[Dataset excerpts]
════

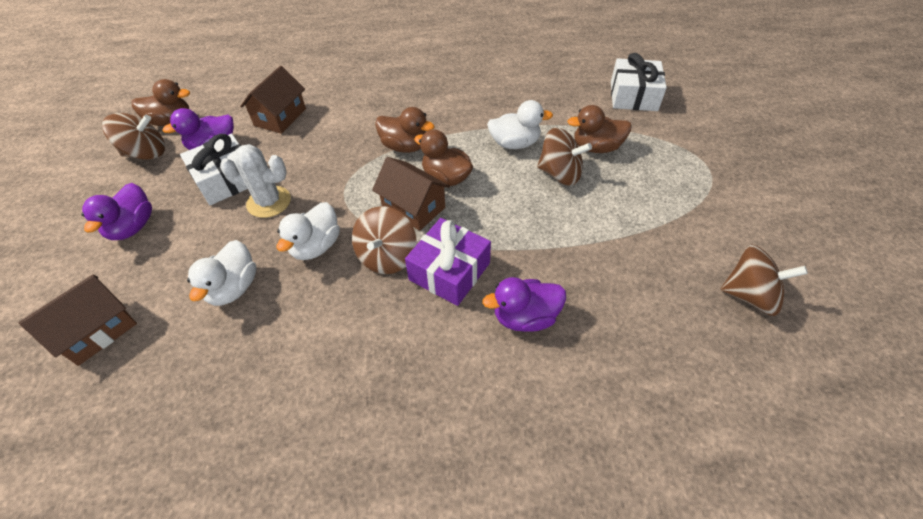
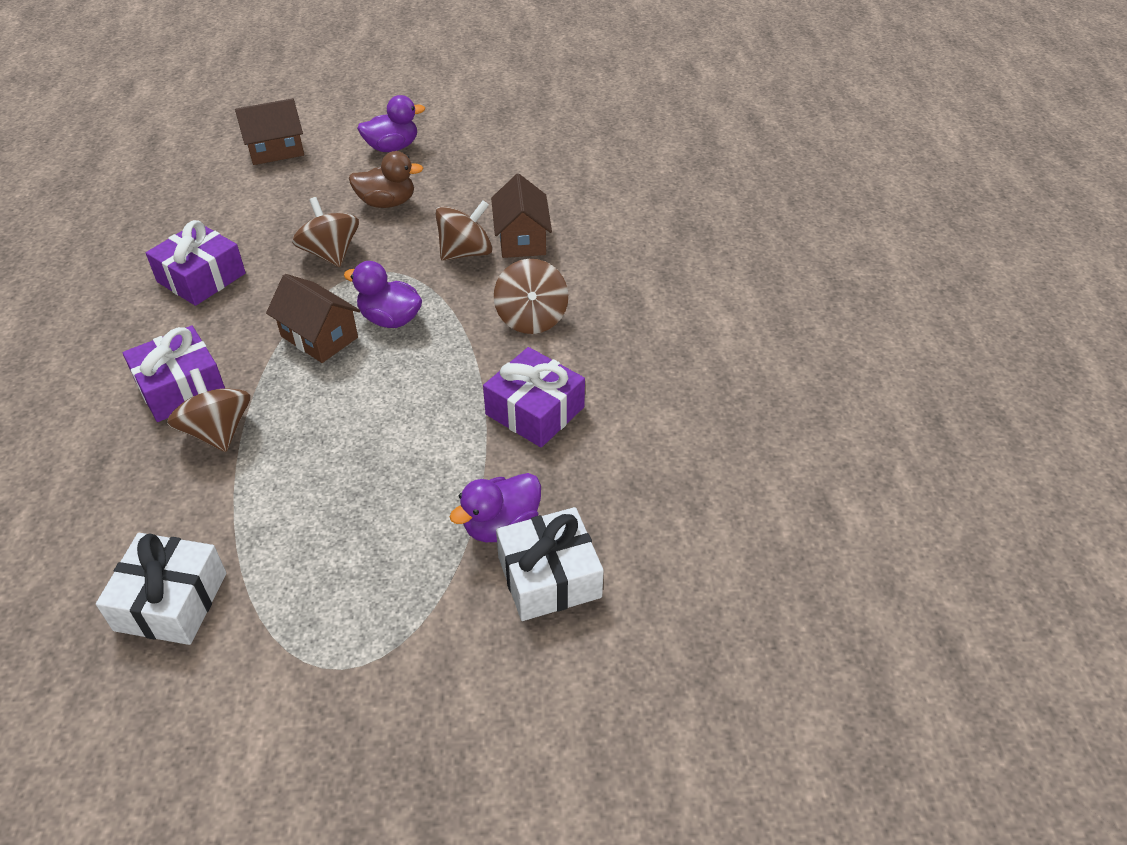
brown duck: 4 -> 1
purple gift: 1 -> 3
white cactus: 1 -> 0
white duck: 3 -> 0

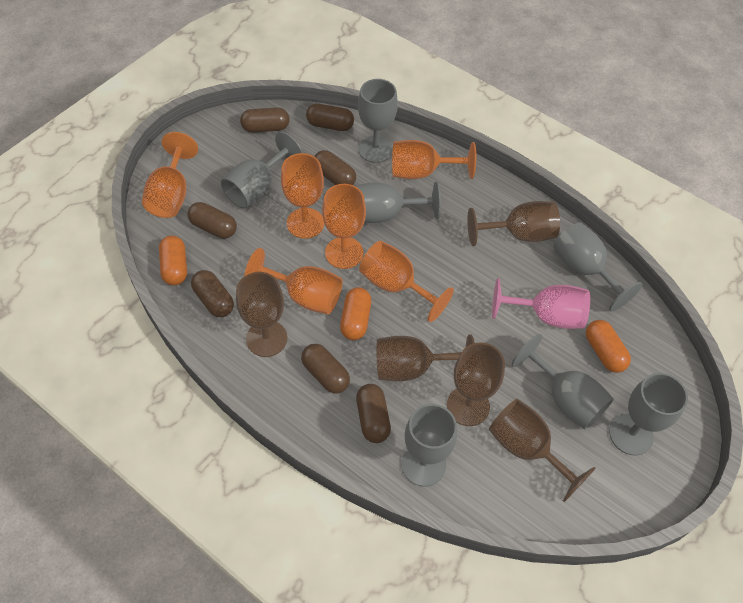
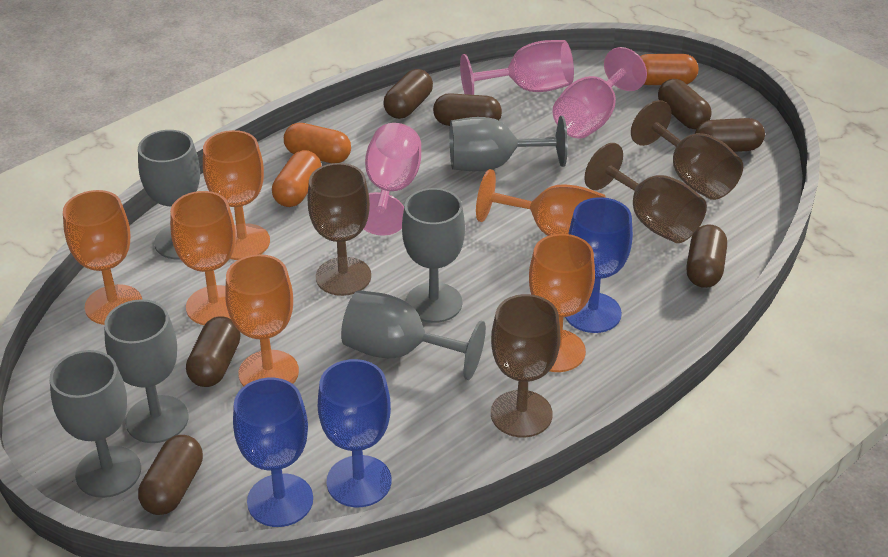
blue goblet: 0 -> 3
brown goblet: 5 -> 4
grey goblet: 7 -> 6
pink goblet: 1 -> 3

════

**Request**
Word for word, restate all of the records. Exclude the pictures.

**Final answer**
brown duck: 4 -> 1
purple gift: 1 -> 3
white cactus: 1 -> 0
white duck: 3 -> 0

blue goblet: 0 -> 3
brown goblet: 5 -> 4
grey goblet: 7 -> 6
pink goblet: 1 -> 3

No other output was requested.